Provided material:
•••
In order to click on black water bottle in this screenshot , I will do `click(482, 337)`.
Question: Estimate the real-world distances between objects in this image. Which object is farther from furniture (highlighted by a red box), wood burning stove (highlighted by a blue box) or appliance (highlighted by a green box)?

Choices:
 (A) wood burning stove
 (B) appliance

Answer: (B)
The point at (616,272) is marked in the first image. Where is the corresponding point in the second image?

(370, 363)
•••
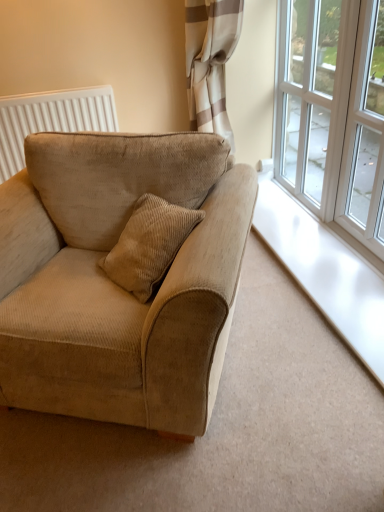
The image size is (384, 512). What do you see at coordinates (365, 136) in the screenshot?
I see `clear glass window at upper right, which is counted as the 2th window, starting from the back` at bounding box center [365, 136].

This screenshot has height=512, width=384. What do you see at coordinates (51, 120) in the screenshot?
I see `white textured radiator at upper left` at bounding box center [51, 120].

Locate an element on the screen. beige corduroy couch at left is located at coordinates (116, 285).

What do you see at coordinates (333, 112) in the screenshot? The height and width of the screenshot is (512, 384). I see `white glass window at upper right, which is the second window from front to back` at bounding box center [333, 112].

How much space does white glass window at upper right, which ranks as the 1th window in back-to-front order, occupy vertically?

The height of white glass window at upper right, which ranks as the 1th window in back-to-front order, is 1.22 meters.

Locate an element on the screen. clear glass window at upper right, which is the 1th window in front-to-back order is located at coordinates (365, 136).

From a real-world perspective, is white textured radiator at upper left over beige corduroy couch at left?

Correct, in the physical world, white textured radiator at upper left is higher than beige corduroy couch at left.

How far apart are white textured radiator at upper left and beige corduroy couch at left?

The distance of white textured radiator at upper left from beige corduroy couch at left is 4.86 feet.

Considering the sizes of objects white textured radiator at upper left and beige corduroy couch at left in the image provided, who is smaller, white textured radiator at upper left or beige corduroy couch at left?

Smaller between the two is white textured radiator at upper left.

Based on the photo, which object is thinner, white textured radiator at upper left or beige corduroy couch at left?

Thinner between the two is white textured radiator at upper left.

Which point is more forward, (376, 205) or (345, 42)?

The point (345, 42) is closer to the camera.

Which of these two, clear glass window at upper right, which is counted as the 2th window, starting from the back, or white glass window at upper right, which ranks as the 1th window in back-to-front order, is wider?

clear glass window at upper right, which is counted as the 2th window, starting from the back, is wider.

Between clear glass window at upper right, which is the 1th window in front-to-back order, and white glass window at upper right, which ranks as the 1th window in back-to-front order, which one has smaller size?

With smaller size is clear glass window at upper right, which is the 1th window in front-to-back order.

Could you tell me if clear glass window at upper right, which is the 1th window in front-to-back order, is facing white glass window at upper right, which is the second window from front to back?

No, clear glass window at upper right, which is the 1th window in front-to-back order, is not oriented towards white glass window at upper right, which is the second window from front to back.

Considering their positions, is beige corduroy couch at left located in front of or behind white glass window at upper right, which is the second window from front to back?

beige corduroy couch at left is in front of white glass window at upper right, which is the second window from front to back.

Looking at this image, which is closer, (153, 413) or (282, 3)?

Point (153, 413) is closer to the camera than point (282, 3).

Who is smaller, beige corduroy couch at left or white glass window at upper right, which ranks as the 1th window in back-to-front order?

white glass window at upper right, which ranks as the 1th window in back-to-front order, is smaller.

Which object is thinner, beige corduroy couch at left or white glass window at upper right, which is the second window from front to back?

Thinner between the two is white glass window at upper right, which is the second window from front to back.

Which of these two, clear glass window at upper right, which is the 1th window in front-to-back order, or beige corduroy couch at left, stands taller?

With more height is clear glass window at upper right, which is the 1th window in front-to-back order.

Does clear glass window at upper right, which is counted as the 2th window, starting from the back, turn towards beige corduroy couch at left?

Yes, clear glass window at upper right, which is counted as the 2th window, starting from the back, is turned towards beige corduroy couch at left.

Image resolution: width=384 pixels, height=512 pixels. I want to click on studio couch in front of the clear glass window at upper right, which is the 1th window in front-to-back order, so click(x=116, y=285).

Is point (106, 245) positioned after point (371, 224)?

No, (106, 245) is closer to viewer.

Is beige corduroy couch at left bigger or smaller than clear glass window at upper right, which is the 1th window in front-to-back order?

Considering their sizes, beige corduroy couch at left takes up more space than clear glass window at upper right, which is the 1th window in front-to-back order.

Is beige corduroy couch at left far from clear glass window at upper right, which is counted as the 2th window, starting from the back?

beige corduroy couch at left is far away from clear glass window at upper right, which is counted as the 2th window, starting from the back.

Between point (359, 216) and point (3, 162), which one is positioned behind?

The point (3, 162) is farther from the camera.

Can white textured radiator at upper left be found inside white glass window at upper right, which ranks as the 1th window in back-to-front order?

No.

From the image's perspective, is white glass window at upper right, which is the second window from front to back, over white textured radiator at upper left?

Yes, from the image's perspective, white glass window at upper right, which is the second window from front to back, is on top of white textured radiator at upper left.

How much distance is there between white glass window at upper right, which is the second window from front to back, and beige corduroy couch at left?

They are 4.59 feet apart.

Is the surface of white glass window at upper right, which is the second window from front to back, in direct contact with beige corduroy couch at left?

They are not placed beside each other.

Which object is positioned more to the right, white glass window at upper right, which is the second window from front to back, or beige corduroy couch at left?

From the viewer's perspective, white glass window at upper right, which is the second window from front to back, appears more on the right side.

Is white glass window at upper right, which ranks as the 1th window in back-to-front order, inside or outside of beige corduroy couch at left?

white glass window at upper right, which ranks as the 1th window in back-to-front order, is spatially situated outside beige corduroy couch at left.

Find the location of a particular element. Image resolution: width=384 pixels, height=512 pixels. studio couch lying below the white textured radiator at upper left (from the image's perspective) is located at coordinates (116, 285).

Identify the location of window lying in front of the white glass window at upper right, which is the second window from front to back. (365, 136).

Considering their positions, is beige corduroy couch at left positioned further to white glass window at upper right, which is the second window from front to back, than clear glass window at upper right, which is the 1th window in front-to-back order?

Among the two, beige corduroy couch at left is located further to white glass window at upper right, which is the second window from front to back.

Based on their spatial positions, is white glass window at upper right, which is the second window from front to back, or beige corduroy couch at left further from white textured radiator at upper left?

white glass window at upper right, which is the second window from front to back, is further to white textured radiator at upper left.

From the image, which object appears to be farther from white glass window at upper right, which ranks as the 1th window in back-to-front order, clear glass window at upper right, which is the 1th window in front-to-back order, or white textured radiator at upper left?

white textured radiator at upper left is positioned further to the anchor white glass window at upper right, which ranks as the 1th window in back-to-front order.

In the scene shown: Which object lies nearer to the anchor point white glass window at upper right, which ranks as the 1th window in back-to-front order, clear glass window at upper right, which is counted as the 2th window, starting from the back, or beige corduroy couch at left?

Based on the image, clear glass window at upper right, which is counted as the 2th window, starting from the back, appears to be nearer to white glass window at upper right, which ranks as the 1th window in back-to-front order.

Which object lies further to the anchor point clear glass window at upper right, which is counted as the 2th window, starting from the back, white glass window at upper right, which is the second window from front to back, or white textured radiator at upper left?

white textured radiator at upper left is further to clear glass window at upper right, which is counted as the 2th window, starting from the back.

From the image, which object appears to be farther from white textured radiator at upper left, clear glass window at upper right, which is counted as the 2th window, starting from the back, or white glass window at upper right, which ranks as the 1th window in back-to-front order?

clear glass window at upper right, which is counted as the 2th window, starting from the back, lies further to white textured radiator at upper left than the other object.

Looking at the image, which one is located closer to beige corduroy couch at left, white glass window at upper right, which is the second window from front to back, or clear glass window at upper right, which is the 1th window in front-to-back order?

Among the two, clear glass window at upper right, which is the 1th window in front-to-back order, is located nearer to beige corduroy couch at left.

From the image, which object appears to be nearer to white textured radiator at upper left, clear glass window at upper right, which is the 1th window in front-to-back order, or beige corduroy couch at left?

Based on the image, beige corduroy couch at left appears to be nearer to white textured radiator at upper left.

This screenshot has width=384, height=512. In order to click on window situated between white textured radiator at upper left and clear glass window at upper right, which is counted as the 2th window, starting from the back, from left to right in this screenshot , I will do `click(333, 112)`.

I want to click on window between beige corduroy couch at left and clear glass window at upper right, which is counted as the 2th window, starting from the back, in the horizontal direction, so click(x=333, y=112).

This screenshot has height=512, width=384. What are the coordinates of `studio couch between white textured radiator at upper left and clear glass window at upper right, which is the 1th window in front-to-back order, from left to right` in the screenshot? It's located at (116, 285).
•••
Stated goal:
Could you copy out, word for word, the lines that begin at the one containing "Is white glass window at upper right, which ranks" and stop after the one containing "outside beige corduroy couch at left."?

Completed task:
Is white glass window at upper right, which ranks as the 1th window in back-to-front order, inside or outside of beige corduroy couch at left?

white glass window at upper right, which ranks as the 1th window in back-to-front order, is spatially situated outside beige corduroy couch at left.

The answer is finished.